§ **Work required**
Exactly what is written in the records below should be returned, minus the images.

§ **Data to examine**
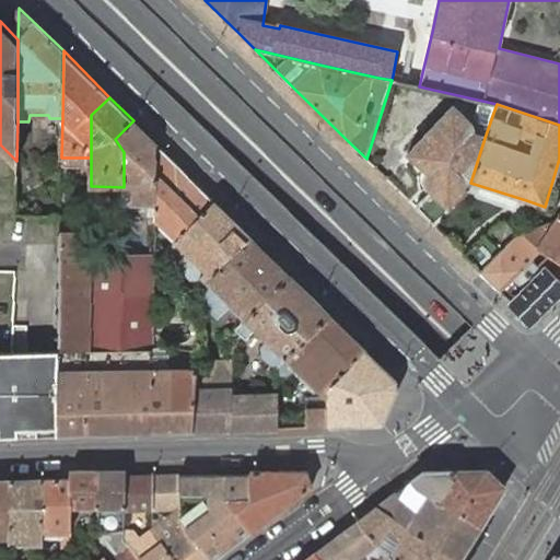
[(470,183),(485,138),(478,136),(474,133),(451,112),(408,154),(413,160),(426,172),(420,177),(420,178),(419,179),(419,182),(419,183),(419,184),(419,185),(419,186),(419,187),(420,187),(420,188),(408,200),(415,207),(433,224),(467,190),(470,183)]
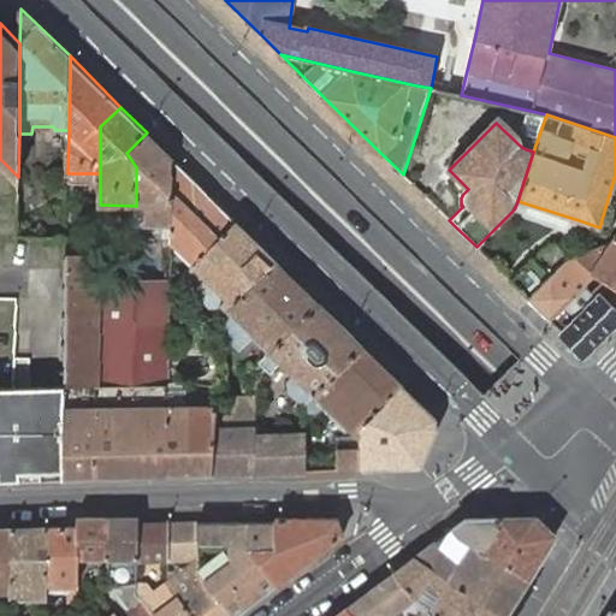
[(172,158),(147,132),(126,153),(136,167),(136,206),(136,225),(172,225),(172,158)]
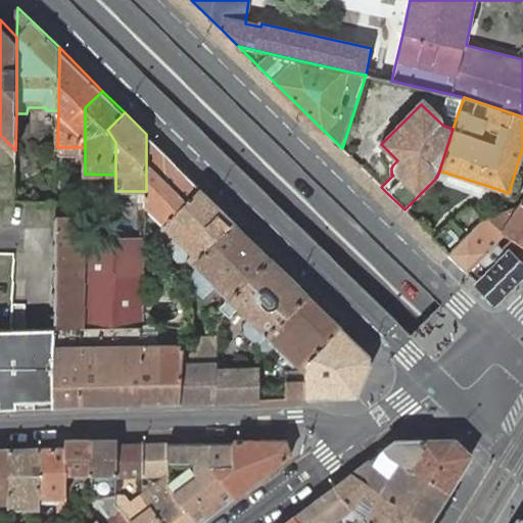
[(201,188),(146,134),(146,191),(145,206),(150,211),(155,205),(164,217),(160,221),(164,226),(201,188)]
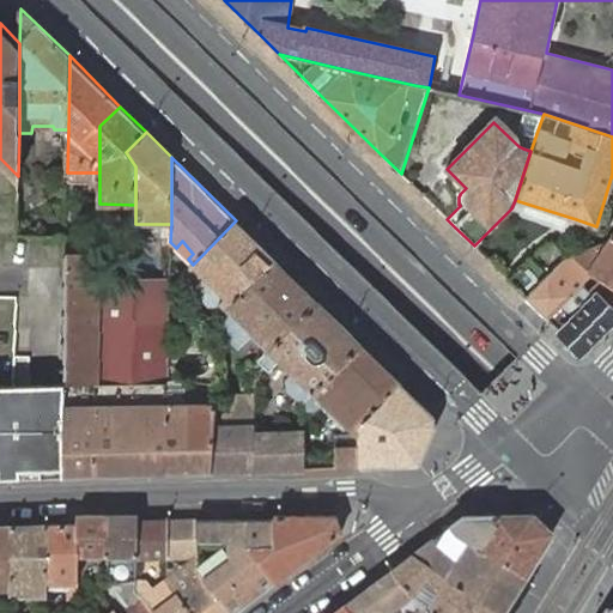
[(574,229),(576,219),(515,200),(511,208),(574,229)]
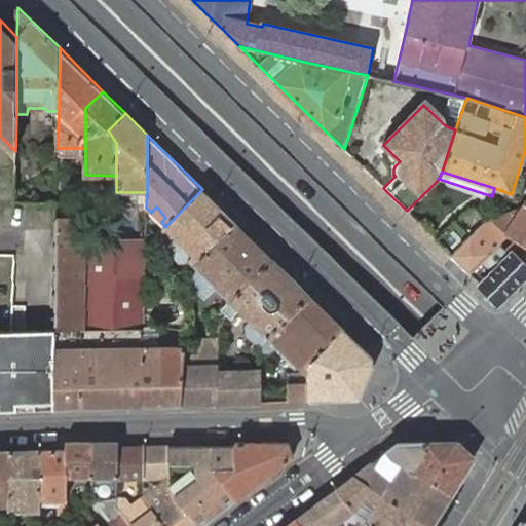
[(525,188),(525,190),(523,197),(491,218),(508,234),(525,246),(525,188)]
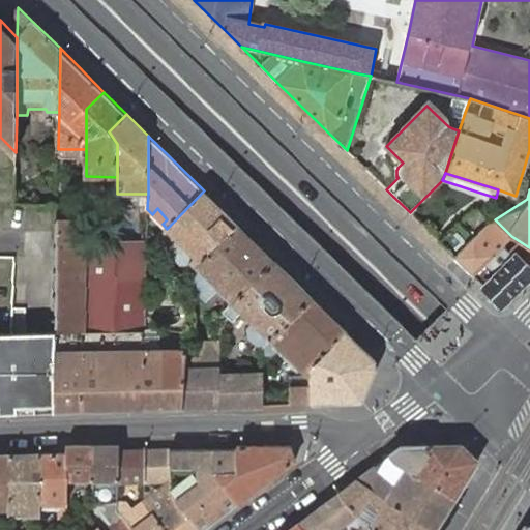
[(238,224),(204,190),(167,229),(162,233),(171,242),(169,246),(169,253),(179,262),(187,262),(190,261),(197,268),(238,224)]
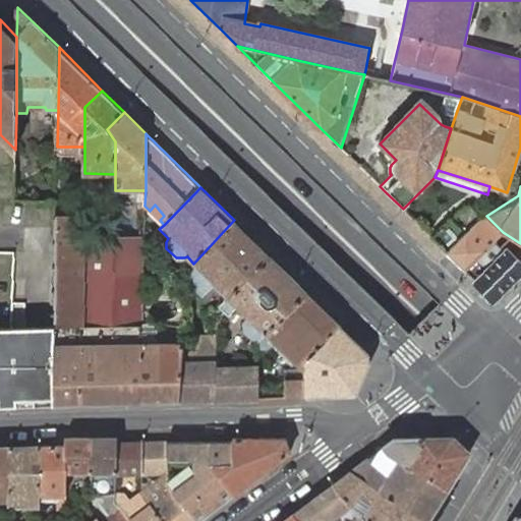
[(155,205),(150,211),(160,220),(164,216),(155,205)]
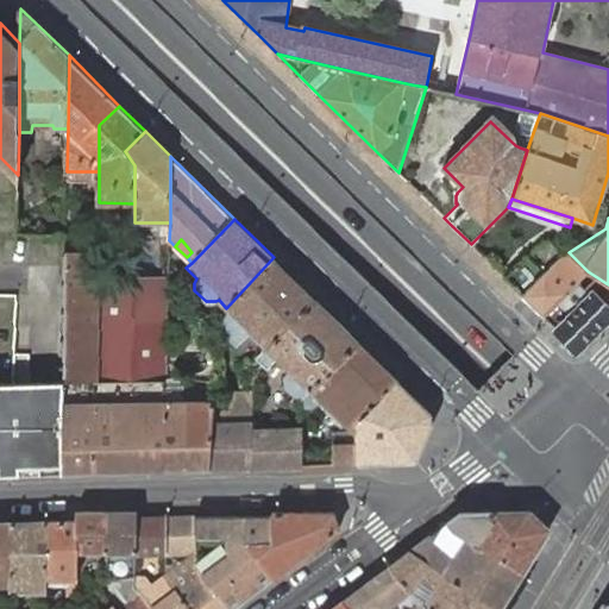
[(548,270),(569,252),(551,239),(529,252),(548,270)]
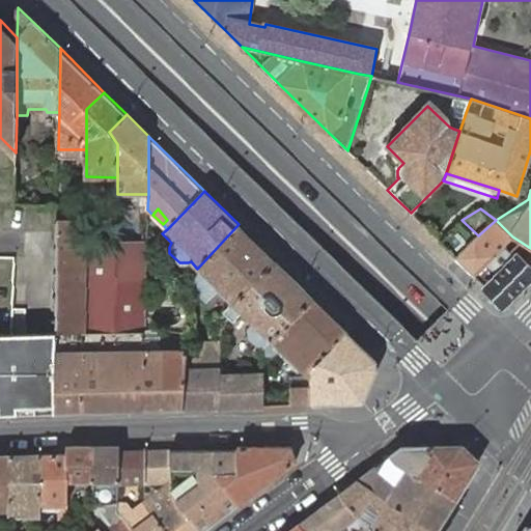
[(147,248),(147,243),(111,242),(85,241),(85,228),(85,220),(58,219),(58,223),(56,332),(56,412),(145,409),(146,330),(147,248)]
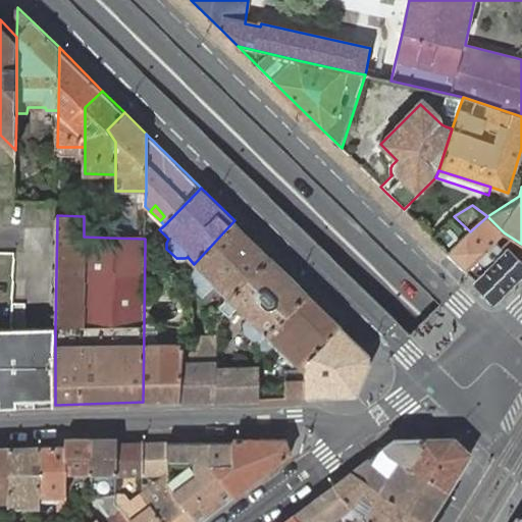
[(504,232),(487,216),(470,231),(467,235),(448,253),(466,271),(496,242),(504,232)]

§ **Exercise result**
[(470,183),(485,138),(478,136),(474,133),(451,112),(408,154),(413,160),(426,172),(420,177),(420,178),(419,179),(419,182),(419,183),(419,184),(419,185),(419,186),(419,187),(420,187),(420,188),(408,200),(415,207),(433,224),(467,190),(470,183)]
[(172,158),(147,132),(126,153),(136,167),(136,206),(136,225),(172,225),(172,158)]
[(201,188),(146,134),(146,191),(145,206),(150,211),(155,205),(164,217),(160,221),(164,226),(201,188)]
[(574,229),(576,219),(515,200),(511,208),(574,229)]
[(525,188),(525,190),(523,197),(491,218),(508,234),(525,246),(525,188)]
[(238,224),(204,190),(167,229),(162,233),(171,242),(169,246),(169,253),(179,262),(187,262),(190,261),(197,268),(238,224)]
[(155,205),(150,211),(160,220),(164,216),(155,205)]
[(548,270),(569,252),(551,239),(529,252),(548,270)]
[(147,248),(147,243),(111,242),(85,241),(85,228),(85,220),(58,219),(58,223),(56,332),(56,412),(145,409),(146,330),(147,248)]
[(504,232),(487,216),(470,231),(467,235),(448,253),(466,271),(496,242),(504,232)]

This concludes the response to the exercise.